# Work order
Transcribe the records below in full; pictures stay out of the copy.

# Exercise inputs
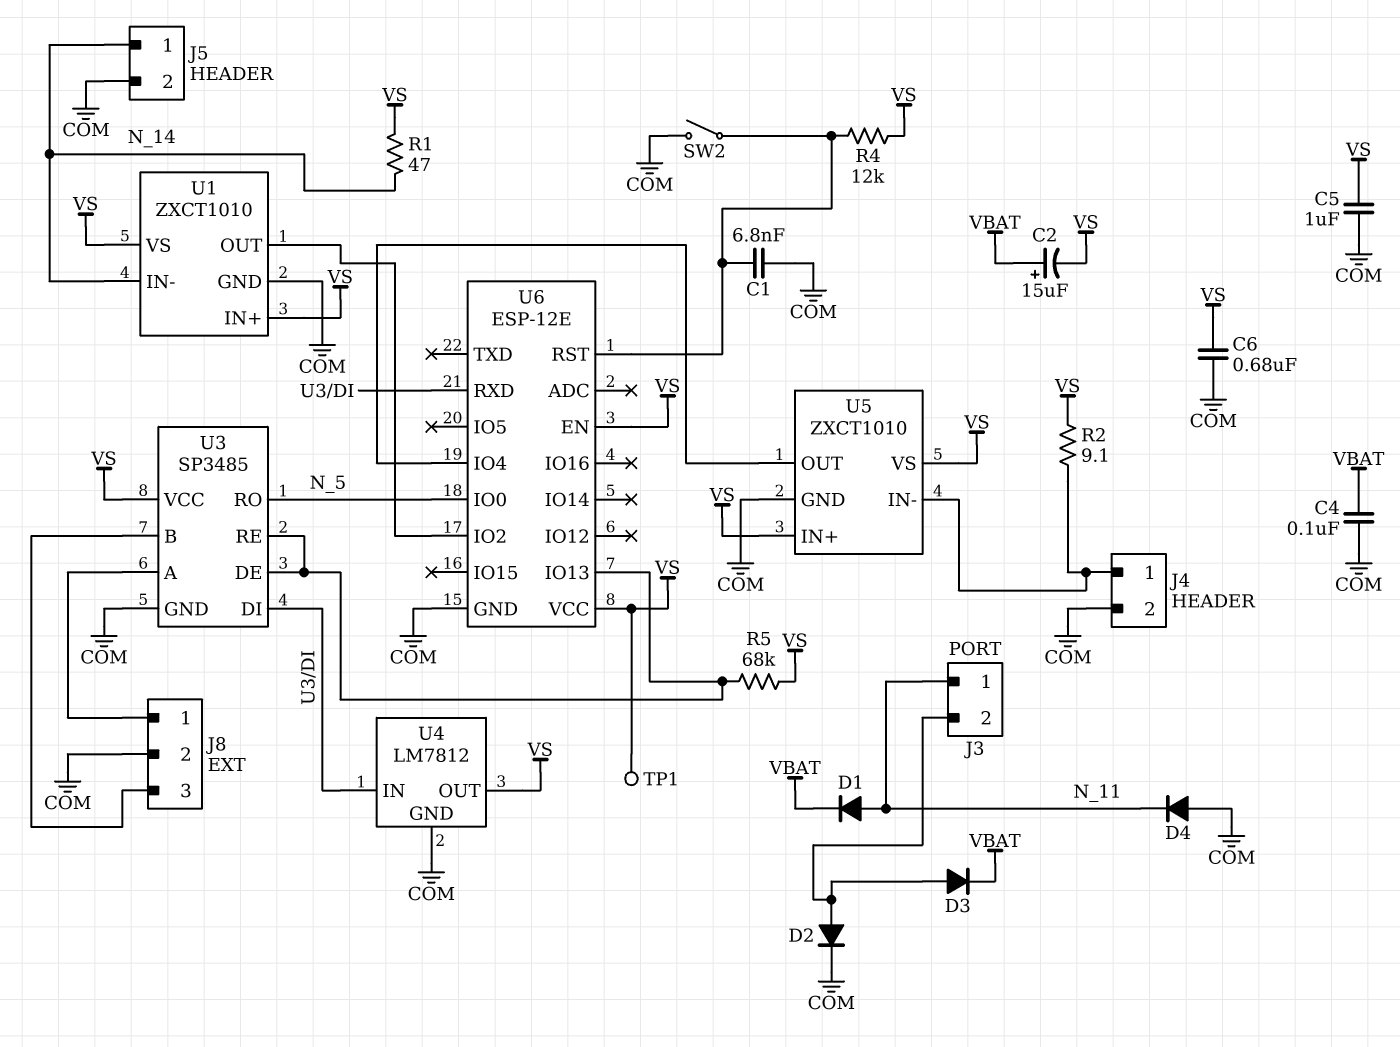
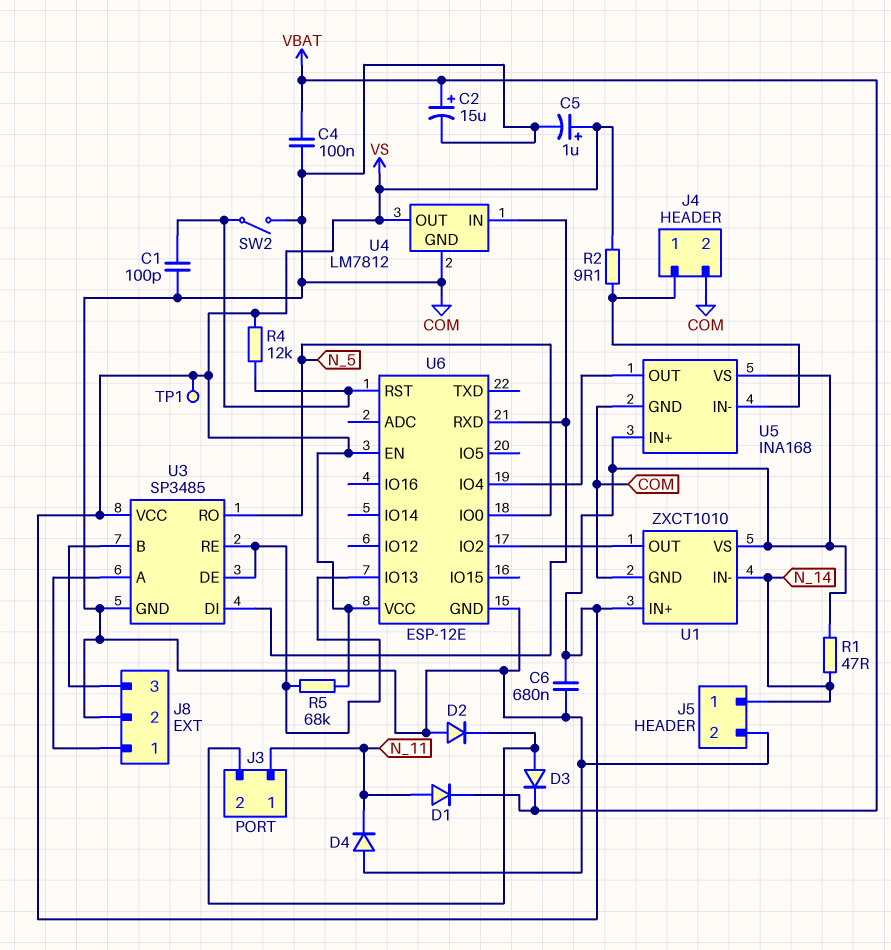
C1: 6.8nF (COM, U6/RST) -> 100pF (COM, U6/RST)
C2: 15uF (plus VBAT, minus VS) -> 15uF (plus VBAT, minus COM)
C5: 1uF (COM, VS) -> 1uF (plus VS, minus COM)
D2: diode (A J3/2, K COM) -> diode (A COM, K J3/2)
U5: ZXCT1010 -> INA168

# Response box
C1: 6.8nF (COM, U6/RST) -> 100pF (COM, U6/RST)
C2: 15uF (plus VBAT, minus VS) -> 15uF (plus VBAT, minus COM)
C5: 1uF (COM, VS) -> 1uF (plus VS, minus COM)
D2: diode (A J3/2, K COM) -> diode (A COM, K J3/2)
U5: ZXCT1010 -> INA168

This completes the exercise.